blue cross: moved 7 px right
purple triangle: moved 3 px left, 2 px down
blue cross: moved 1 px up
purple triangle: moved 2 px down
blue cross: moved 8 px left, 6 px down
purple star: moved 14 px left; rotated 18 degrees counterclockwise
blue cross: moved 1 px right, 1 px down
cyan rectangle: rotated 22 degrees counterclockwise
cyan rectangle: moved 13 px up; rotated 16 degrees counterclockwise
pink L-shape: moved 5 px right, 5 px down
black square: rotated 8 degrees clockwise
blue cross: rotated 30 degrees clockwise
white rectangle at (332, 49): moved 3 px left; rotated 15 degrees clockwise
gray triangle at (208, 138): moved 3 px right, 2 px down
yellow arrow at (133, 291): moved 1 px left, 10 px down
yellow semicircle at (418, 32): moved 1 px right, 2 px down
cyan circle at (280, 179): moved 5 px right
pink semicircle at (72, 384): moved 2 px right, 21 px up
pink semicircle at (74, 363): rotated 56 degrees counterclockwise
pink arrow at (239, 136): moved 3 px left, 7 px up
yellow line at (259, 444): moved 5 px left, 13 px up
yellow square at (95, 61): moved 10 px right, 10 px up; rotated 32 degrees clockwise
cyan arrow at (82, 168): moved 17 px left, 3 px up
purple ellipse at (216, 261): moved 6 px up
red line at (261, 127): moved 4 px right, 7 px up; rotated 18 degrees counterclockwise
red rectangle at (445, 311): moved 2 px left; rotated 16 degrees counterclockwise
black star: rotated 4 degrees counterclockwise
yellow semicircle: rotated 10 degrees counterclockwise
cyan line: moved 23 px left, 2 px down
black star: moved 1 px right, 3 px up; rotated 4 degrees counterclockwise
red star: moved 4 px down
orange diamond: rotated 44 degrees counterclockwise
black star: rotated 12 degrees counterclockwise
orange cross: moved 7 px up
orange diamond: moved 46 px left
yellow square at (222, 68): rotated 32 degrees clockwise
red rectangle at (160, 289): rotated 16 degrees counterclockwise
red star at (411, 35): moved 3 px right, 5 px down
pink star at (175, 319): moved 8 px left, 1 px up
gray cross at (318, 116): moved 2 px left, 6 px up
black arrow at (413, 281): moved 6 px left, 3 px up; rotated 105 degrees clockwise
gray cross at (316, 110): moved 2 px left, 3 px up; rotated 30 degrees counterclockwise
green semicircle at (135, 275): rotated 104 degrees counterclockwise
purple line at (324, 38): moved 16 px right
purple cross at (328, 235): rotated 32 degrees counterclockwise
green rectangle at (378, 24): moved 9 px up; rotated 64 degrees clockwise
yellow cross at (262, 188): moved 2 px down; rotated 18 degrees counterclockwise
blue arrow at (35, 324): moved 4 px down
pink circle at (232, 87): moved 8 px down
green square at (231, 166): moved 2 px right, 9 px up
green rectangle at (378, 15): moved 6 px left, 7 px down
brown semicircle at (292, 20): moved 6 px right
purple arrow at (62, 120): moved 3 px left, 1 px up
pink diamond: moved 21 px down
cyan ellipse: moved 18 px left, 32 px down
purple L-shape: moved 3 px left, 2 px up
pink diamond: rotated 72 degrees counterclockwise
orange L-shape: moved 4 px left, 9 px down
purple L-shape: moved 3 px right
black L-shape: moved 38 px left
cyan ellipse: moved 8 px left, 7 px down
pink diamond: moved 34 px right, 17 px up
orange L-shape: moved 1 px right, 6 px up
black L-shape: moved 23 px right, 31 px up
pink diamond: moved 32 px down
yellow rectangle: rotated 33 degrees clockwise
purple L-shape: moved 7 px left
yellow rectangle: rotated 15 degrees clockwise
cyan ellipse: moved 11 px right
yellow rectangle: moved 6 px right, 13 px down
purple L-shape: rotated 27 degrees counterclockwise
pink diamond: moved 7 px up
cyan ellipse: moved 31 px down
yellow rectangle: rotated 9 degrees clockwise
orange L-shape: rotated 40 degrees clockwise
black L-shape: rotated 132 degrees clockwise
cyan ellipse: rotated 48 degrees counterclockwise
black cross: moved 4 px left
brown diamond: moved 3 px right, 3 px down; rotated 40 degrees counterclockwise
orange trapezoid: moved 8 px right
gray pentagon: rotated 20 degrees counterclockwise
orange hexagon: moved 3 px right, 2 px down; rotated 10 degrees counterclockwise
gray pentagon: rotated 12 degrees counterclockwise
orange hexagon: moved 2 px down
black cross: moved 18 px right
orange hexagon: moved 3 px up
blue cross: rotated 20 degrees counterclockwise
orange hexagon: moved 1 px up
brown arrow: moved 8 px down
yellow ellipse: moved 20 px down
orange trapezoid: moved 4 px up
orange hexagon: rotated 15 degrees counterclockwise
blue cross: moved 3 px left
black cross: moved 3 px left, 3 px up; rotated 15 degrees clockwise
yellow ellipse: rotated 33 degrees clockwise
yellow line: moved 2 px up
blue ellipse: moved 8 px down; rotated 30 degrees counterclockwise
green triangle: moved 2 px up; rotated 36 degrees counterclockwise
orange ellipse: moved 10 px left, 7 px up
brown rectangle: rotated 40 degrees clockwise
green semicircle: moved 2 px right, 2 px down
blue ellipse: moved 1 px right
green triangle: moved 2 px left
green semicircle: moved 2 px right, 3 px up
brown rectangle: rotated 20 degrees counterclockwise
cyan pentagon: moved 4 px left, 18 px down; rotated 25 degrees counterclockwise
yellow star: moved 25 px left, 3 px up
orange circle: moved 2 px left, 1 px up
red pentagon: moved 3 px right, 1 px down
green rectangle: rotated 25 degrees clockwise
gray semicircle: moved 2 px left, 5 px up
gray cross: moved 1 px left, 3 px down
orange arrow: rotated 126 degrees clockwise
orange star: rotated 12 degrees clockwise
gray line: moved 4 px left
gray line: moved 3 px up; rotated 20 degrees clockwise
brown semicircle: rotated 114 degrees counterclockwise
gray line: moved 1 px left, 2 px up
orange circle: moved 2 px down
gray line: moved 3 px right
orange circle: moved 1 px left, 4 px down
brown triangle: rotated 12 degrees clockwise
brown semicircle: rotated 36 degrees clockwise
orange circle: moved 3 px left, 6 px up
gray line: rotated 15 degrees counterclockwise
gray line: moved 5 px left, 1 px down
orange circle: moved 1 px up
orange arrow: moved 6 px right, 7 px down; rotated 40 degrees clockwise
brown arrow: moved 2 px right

▸ DESCRIPTION OF THE TASK
Copy out every row above word for word, in the same order.

▸ RESULT FOR THIS EXERCISE
blue cross: moved 7 px right
purple triangle: moved 3 px left, 2 px down
blue cross: moved 1 px up
purple triangle: moved 2 px down
blue cross: moved 8 px left, 6 px down
purple star: moved 14 px left; rotated 18 degrees counterclockwise
blue cross: moved 1 px right, 1 px down
cyan rectangle: rotated 22 degrees counterclockwise
cyan rectangle: moved 13 px up; rotated 16 degrees counterclockwise
pink L-shape: moved 5 px right, 5 px down
black square: rotated 8 degrees clockwise
blue cross: rotated 30 degrees clockwise
white rectangle at (332, 49): moved 3 px left; rotated 15 degrees clockwise
gray triangle at (208, 138): moved 3 px right, 2 px down
yellow arrow at (133, 291): moved 1 px left, 10 px down
yellow semicircle at (418, 32): moved 1 px right, 2 px down
cyan circle at (280, 179): moved 5 px right
pink semicircle at (72, 384): moved 2 px right, 21 px up
pink semicircle at (74, 363): rotated 56 degrees counterclockwise
pink arrow at (239, 136): moved 3 px left, 7 px up
yellow line at (259, 444): moved 5 px left, 13 px up
yellow square at (95, 61): moved 10 px right, 10 px up; rotated 32 degrees clockwise
cyan arrow at (82, 168): moved 17 px left, 3 px up
purple ellipse at (216, 261): moved 6 px up
red line at (261, 127): moved 4 px right, 7 px up; rotated 18 degrees counterclockwise
red rectangle at (445, 311): moved 2 px left; rotated 16 degrees counterclockwise
black star: rotated 4 degrees counterclockwise
yellow semicircle: rotated 10 degrees counterclockwise
cyan line: moved 23 px left, 2 px down
black star: moved 1 px right, 3 px up; rotated 4 degrees counterclockwise
red star: moved 4 px down
orange diamond: rotated 44 degrees counterclockwise
black star: rotated 12 degrees counterclockwise
orange cross: moved 7 px up
orange diamond: moved 46 px left
yellow square at (222, 68): rotated 32 degrees clockwise
red rectangle at (160, 289): rotated 16 degrees counterclockwise
red star at (411, 35): moved 3 px right, 5 px down
pink star at (175, 319): moved 8 px left, 1 px up
gray cross at (318, 116): moved 2 px left, 6 px up
black arrow at (413, 281): moved 6 px left, 3 px up; rotated 105 degrees clockwise
gray cross at (316, 110): moved 2 px left, 3 px up; rotated 30 degrees counterclockwise
green semicircle at (135, 275): rotated 104 degrees counterclockwise
purple line at (324, 38): moved 16 px right
purple cross at (328, 235): rotated 32 degrees counterclockwise
green rectangle at (378, 24): moved 9 px up; rotated 64 degrees clockwise
yellow cross at (262, 188): moved 2 px down; rotated 18 degrees counterclockwise
blue arrow at (35, 324): moved 4 px down
pink circle at (232, 87): moved 8 px down
green square at (231, 166): moved 2 px right, 9 px up
green rectangle at (378, 15): moved 6 px left, 7 px down
brown semicircle at (292, 20): moved 6 px right
purple arrow at (62, 120): moved 3 px left, 1 px up
pink diamond: moved 21 px down
cyan ellipse: moved 18 px left, 32 px down
purple L-shape: moved 3 px left, 2 px up
pink diamond: rotated 72 degrees counterclockwise
orange L-shape: moved 4 px left, 9 px down
purple L-shape: moved 3 px right
black L-shape: moved 38 px left
cyan ellipse: moved 8 px left, 7 px down
pink diamond: moved 34 px right, 17 px up
orange L-shape: moved 1 px right, 6 px up
black L-shape: moved 23 px right, 31 px up
pink diamond: moved 32 px down
yellow rectangle: rotated 33 degrees clockwise
purple L-shape: moved 7 px left
yellow rectangle: rotated 15 degrees clockwise
cyan ellipse: moved 11 px right
yellow rectangle: moved 6 px right, 13 px down
purple L-shape: rotated 27 degrees counterclockwise
pink diamond: moved 7 px up
cyan ellipse: moved 31 px down
yellow rectangle: rotated 9 degrees clockwise
orange L-shape: rotated 40 degrees clockwise
black L-shape: rotated 132 degrees clockwise
cyan ellipse: rotated 48 degrees counterclockwise
black cross: moved 4 px left
brown diamond: moved 3 px right, 3 px down; rotated 40 degrees counterclockwise
orange trapezoid: moved 8 px right
gray pentagon: rotated 20 degrees counterclockwise
orange hexagon: moved 3 px right, 2 px down; rotated 10 degrees counterclockwise
gray pentagon: rotated 12 degrees counterclockwise
orange hexagon: moved 2 px down
black cross: moved 18 px right
orange hexagon: moved 3 px up
blue cross: rotated 20 degrees counterclockwise
orange hexagon: moved 1 px up
brown arrow: moved 8 px down
yellow ellipse: moved 20 px down
orange trapezoid: moved 4 px up
orange hexagon: rotated 15 degrees counterclockwise
blue cross: moved 3 px left
black cross: moved 3 px left, 3 px up; rotated 15 degrees clockwise
yellow ellipse: rotated 33 degrees clockwise
yellow line: moved 2 px up
blue ellipse: moved 8 px down; rotated 30 degrees counterclockwise
green triangle: moved 2 px up; rotated 36 degrees counterclockwise
orange ellipse: moved 10 px left, 7 px up
brown rectangle: rotated 40 degrees clockwise
green semicircle: moved 2 px right, 2 px down
blue ellipse: moved 1 px right
green triangle: moved 2 px left
green semicircle: moved 2 px right, 3 px up
brown rectangle: rotated 20 degrees counterclockwise
cyan pentagon: moved 4 px left, 18 px down; rotated 25 degrees counterclockwise
yellow star: moved 25 px left, 3 px up
orange circle: moved 2 px left, 1 px up
red pentagon: moved 3 px right, 1 px down
green rectangle: rotated 25 degrees clockwise
gray semicircle: moved 2 px left, 5 px up
gray cross: moved 1 px left, 3 px down
orange arrow: rotated 126 degrees clockwise
orange star: rotated 12 degrees clockwise
gray line: moved 4 px left
gray line: moved 3 px up; rotated 20 degrees clockwise
brown semicircle: rotated 114 degrees counterclockwise
gray line: moved 1 px left, 2 px up
orange circle: moved 2 px down
gray line: moved 3 px right
orange circle: moved 1 px left, 4 px down
brown triangle: rotated 12 degrees clockwise
brown semicircle: rotated 36 degrees clockwise
orange circle: moved 3 px left, 6 px up
gray line: rotated 15 degrees counterclockwise
gray line: moved 5 px left, 1 px down
orange circle: moved 1 px up
orange arrow: moved 6 px right, 7 px down; rotated 40 degrees clockwise
brown arrow: moved 2 px right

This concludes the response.